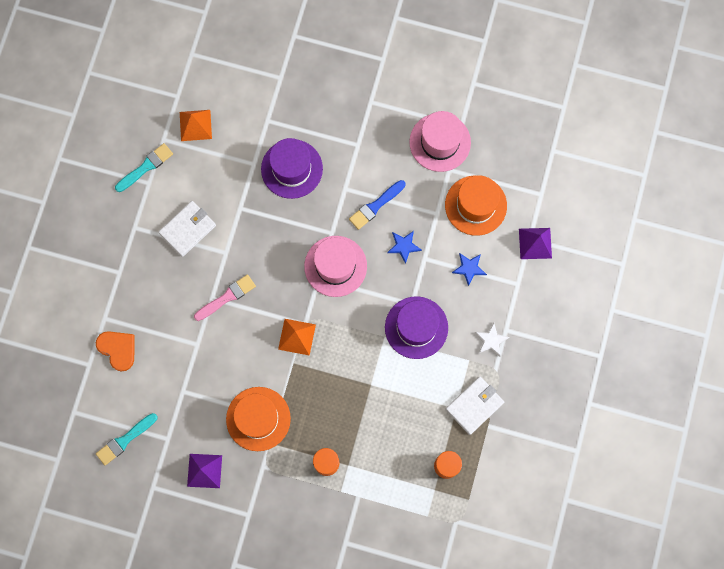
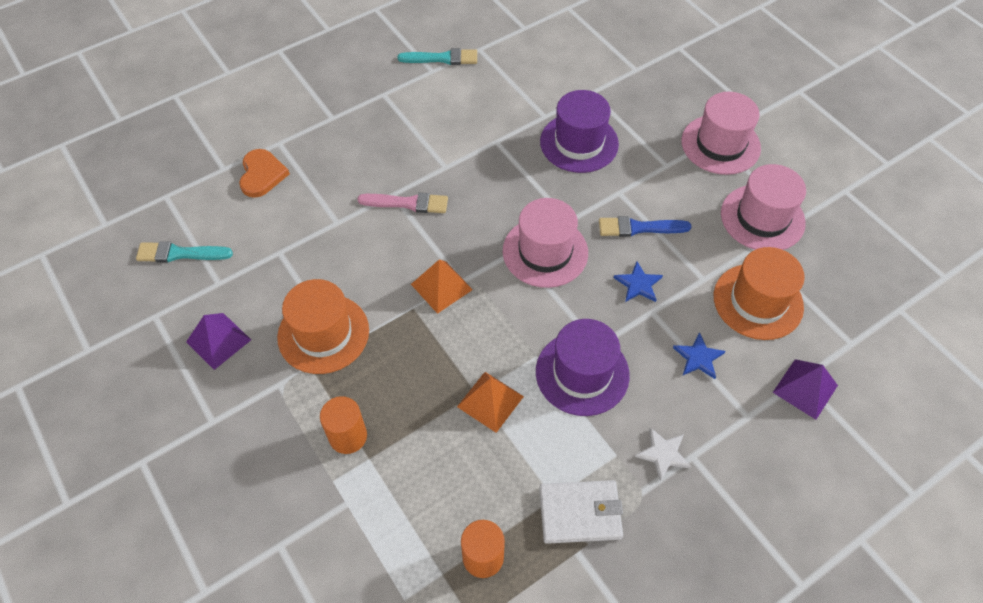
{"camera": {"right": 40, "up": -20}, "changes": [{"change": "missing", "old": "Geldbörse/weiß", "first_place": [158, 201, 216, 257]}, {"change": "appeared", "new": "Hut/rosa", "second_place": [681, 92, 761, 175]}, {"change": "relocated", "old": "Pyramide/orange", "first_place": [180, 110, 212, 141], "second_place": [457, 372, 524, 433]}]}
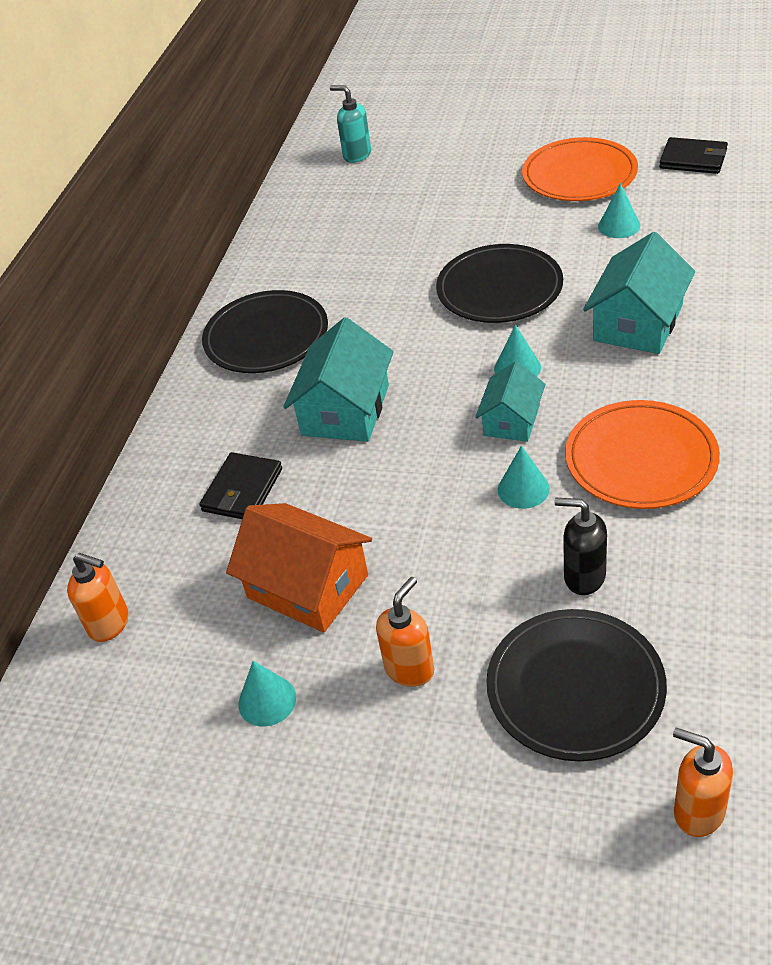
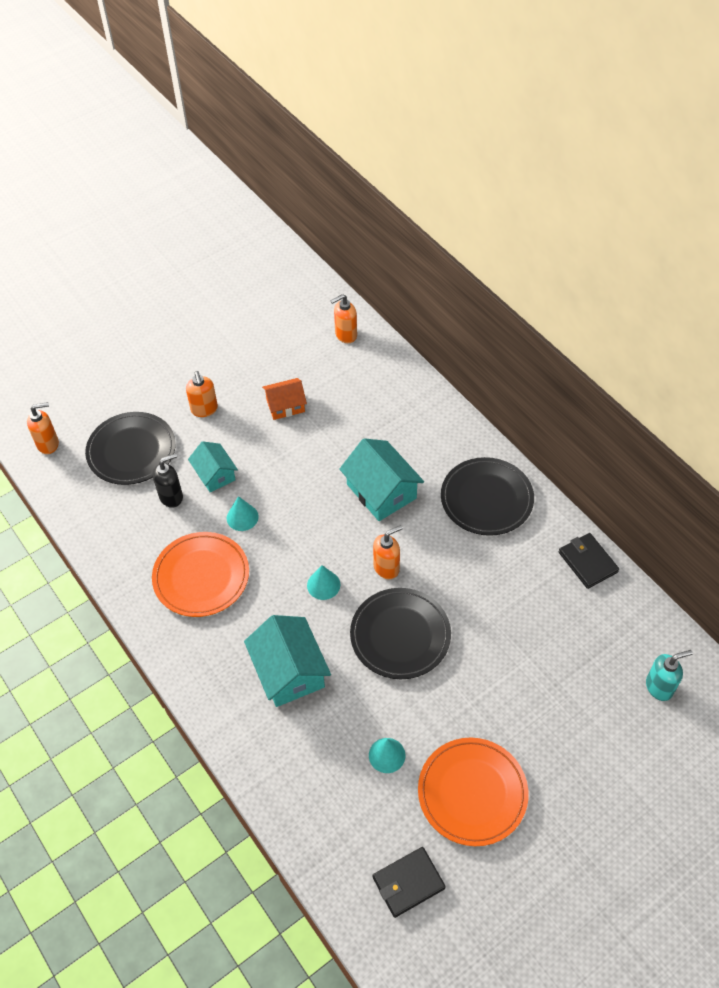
{"camera": {"right": 125, "up": 10}, "changes": [{"change": "missing", "old": "Kegel/türkis", "first_place": [238, 661, 296, 727]}, {"change": "appeared", "new": "Seifenspender/orange", "second_place": [373, 525, 403, 579]}, {"change": "relocated", "old": "Geldbörse/schwarz", "first_place": [199, 452, 282, 519], "second_place": [559, 533, 619, 589]}, {"change": "relocated", "old": "Haus/türkis", "first_place": [475, 361, 545, 442], "second_place": [188, 441, 238, 493]}, {"change": "size", "old": "Haus/orange", "first_place": [226, 503, 372, 632], "second_place": [262, 378, 307, 420], "factor": 0.63}]}
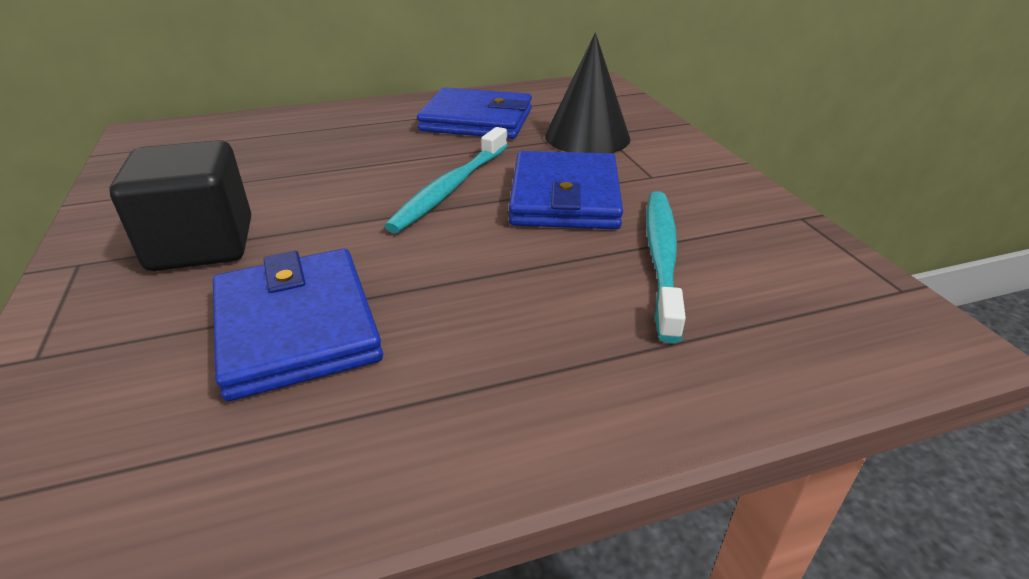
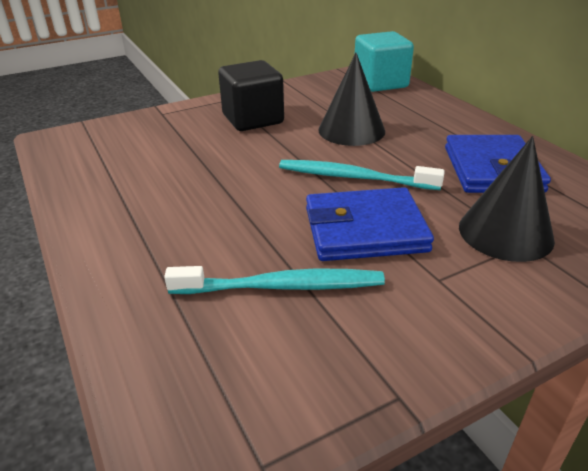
{"camera": {"right": 80, "up": 0}, "changes": [{"change": "missing", "old": "Geldbörse/blau", "first_place": [213, 249, 383, 401]}, {"change": "appeared", "new": "Kegel/schwarz", "second_place": [318, 53, 385, 146]}, {"change": "appeared", "new": "Kubus/türkis", "second_place": [355, 31, 414, 92]}]}
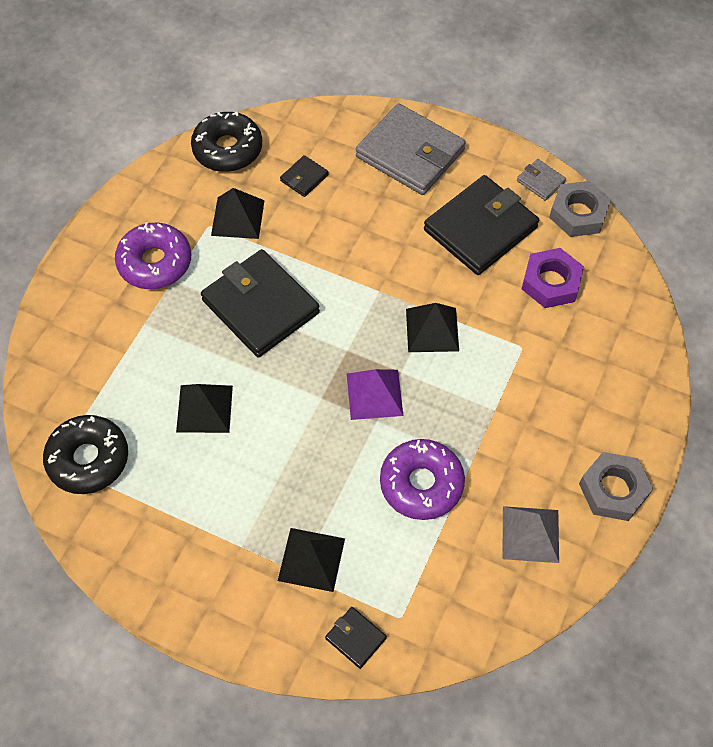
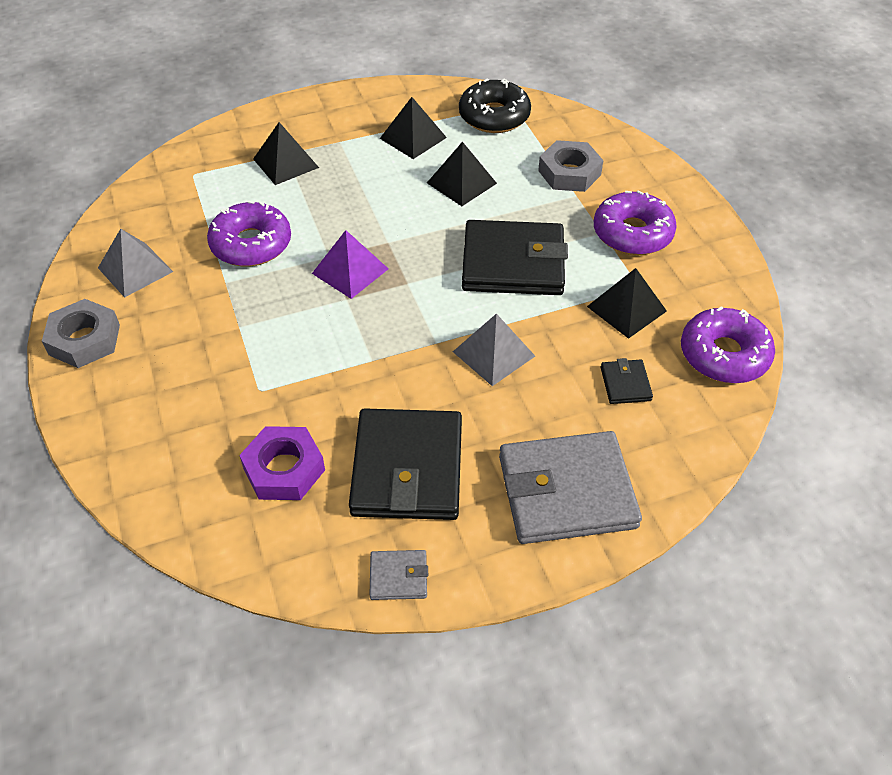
{"camera": {"right": 135, "up": -10}, "changes": [{"change": "missing", "old": "Geldbörse/schwarz", "first_place": [325, 607, 387, 669]}, {"change": "appeared", "new": "Pyramide/grau", "second_place": [453, 314, 535, 386]}, {"change": "relocated", "old": "Pyramide/schwarz", "first_place": [406, 303, 459, 352], "second_place": [380, 97, 447, 159]}, {"change": "relocated", "old": "Sechskantmutter/grau", "first_place": [549, 181, 611, 237], "second_place": [538, 140, 603, 192]}, {"change": "colour", "old": "Donut/schwarz", "new": "Donut/lila", "first_place": [191, 111, 262, 172], "second_place": [681, 306, 775, 383]}]}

What is needed: The expected response is every line of the material, written out exactly, with the images removed.

Answer below:
{"camera": {"right": 40, "up": -20}, "changes": [{"change": "missing", "old": "Geldbörse/weiß", "first_place": [158, 201, 216, 257]}, {"change": "appeared", "new": "Hut/rosa", "second_place": [681, 92, 761, 175]}, {"change": "relocated", "old": "Pyramide/orange", "first_place": [180, 110, 212, 141], "second_place": [457, 372, 524, 433]}]}
{"camera": {"right": 125, "up": 10}, "changes": [{"change": "missing", "old": "Kegel/türkis", "first_place": [238, 661, 296, 727]}, {"change": "appeared", "new": "Seifenspender/orange", "second_place": [373, 525, 403, 579]}, {"change": "relocated", "old": "Geldbörse/schwarz", "first_place": [199, 452, 282, 519], "second_place": [559, 533, 619, 589]}, {"change": "relocated", "old": "Haus/türkis", "first_place": [475, 361, 545, 442], "second_place": [188, 441, 238, 493]}, {"change": "size", "old": "Haus/orange", "first_place": [226, 503, 372, 632], "second_place": [262, 378, 307, 420], "factor": 0.63}]}
{"camera": {"right": 80, "up": 0}, "changes": [{"change": "missing", "old": "Geldbörse/blau", "first_place": [213, 249, 383, 401]}, {"change": "appeared", "new": "Kegel/schwarz", "second_place": [318, 53, 385, 146]}, {"change": "appeared", "new": "Kubus/türkis", "second_place": [355, 31, 414, 92]}]}
{"camera": {"right": 135, "up": -10}, "changes": [{"change": "missing", "old": "Geldbörse/schwarz", "first_place": [325, 607, 387, 669]}, {"change": "appeared", "new": "Pyramide/grau", "second_place": [453, 314, 535, 386]}, {"change": "relocated", "old": "Pyramide/schwarz", "first_place": [406, 303, 459, 352], "second_place": [380, 97, 447, 159]}, {"change": "relocated", "old": "Sechskantmutter/grau", "first_place": [549, 181, 611, 237], "second_place": [538, 140, 603, 192]}, {"change": "colour", "old": "Donut/schwarz", "new": "Donut/lila", "first_place": [191, 111, 262, 172], "second_place": [681, 306, 775, 383]}]}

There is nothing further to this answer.